START Task material
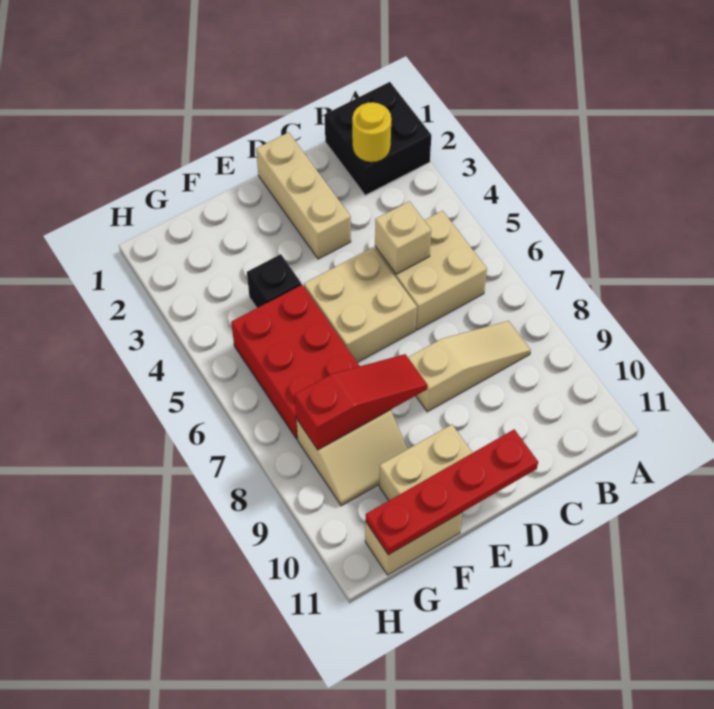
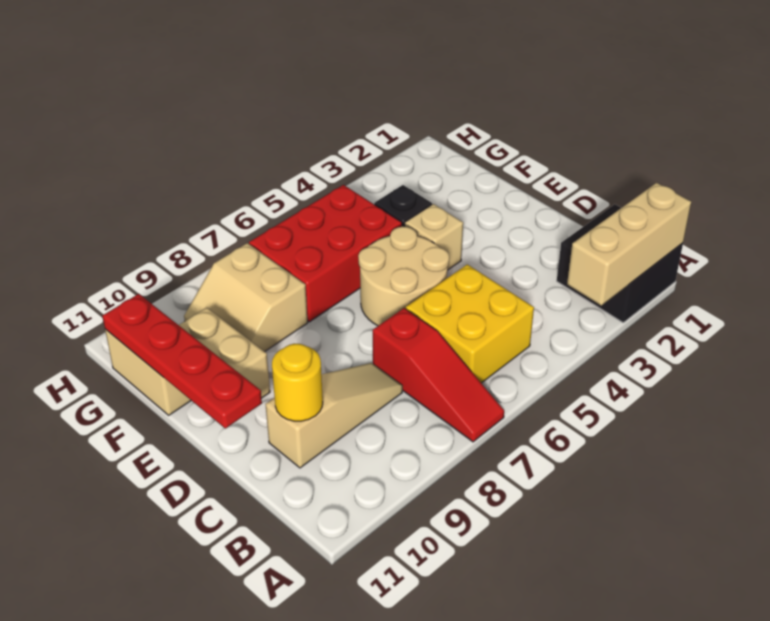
yellow round brick B2 level 2 -> yellow round brick C10 level 2
tan brick B5:C6 level 1 -> yellow brick B5:C6 level 1
tan slope B8:D8 level 1 top D -> tan slope C8:C10 level 1 top 10
tan brick C5 level 2 -> tan brick E4 level 1
tan brick D1:D3 level 1 -> tan brick A1:A3 level 2
tan brick D5:E6 level 1 -> tan round brick D5:E6 level 1
red slope E8:G8 level 2 top G -> red slope A7:C7 level 1 top C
END Task material
§ **Problem requirements**
Please copy out every line in the listing that has the string "brick".

§ **Reply**
yellow round brick B2 level 2 -> yellow round brick C10 level 2
tan brick B5:C6 level 1 -> yellow brick B5:C6 level 1
tan brick C5 level 2 -> tan brick E4 level 1
tan brick D1:D3 level 1 -> tan brick A1:A3 level 2
tan brick D5:E6 level 1 -> tan round brick D5:E6 level 1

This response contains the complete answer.